--- RECORDS SHOWN Enclosed Below ---

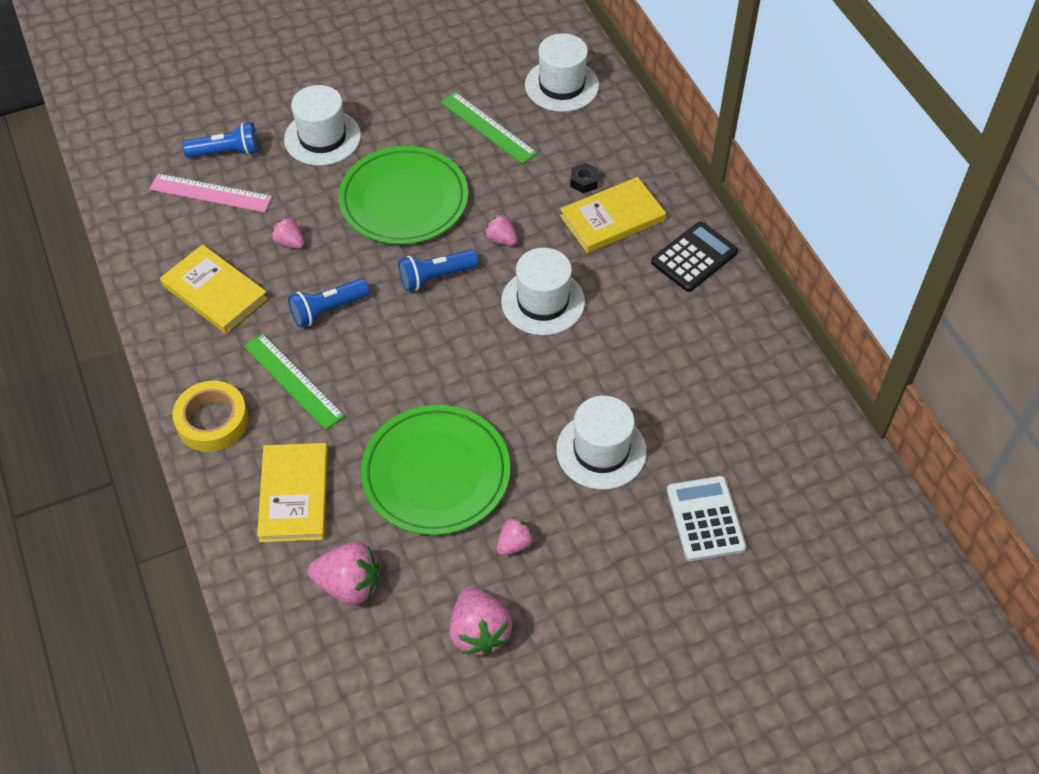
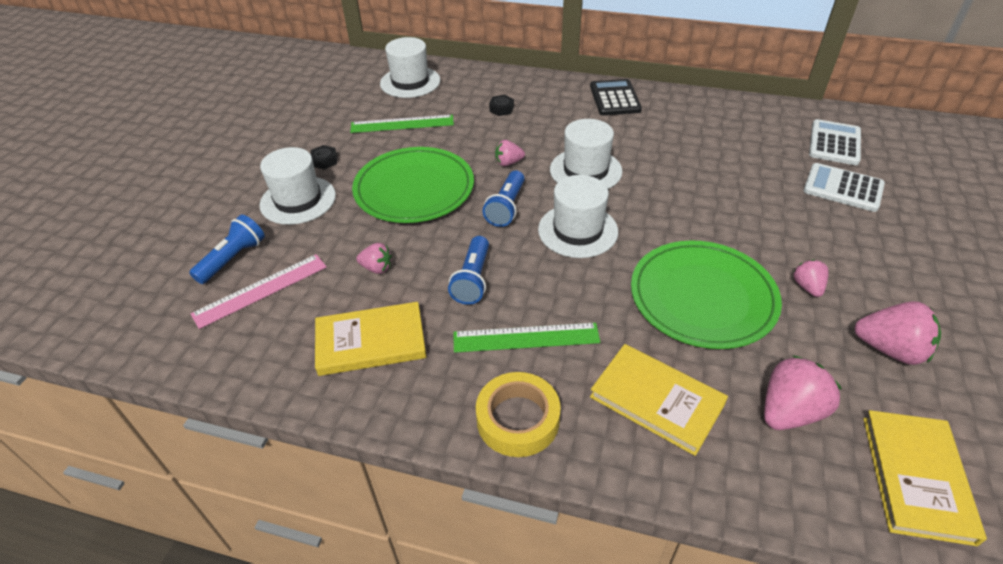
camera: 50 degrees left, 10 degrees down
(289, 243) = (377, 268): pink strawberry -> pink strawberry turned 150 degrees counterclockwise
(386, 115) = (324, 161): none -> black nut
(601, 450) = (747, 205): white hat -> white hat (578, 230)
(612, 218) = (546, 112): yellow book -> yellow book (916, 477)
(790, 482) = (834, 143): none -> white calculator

--- End of Enclosed RECORDS SHOWN ---

(REQUIRED ACTION):
Out of the entries, report each line that contains the word "white".

(RESULT OF THIS TASK):
(601, 450) = (747, 205): white hat -> white hat (578, 230)
(790, 482) = (834, 143): none -> white calculator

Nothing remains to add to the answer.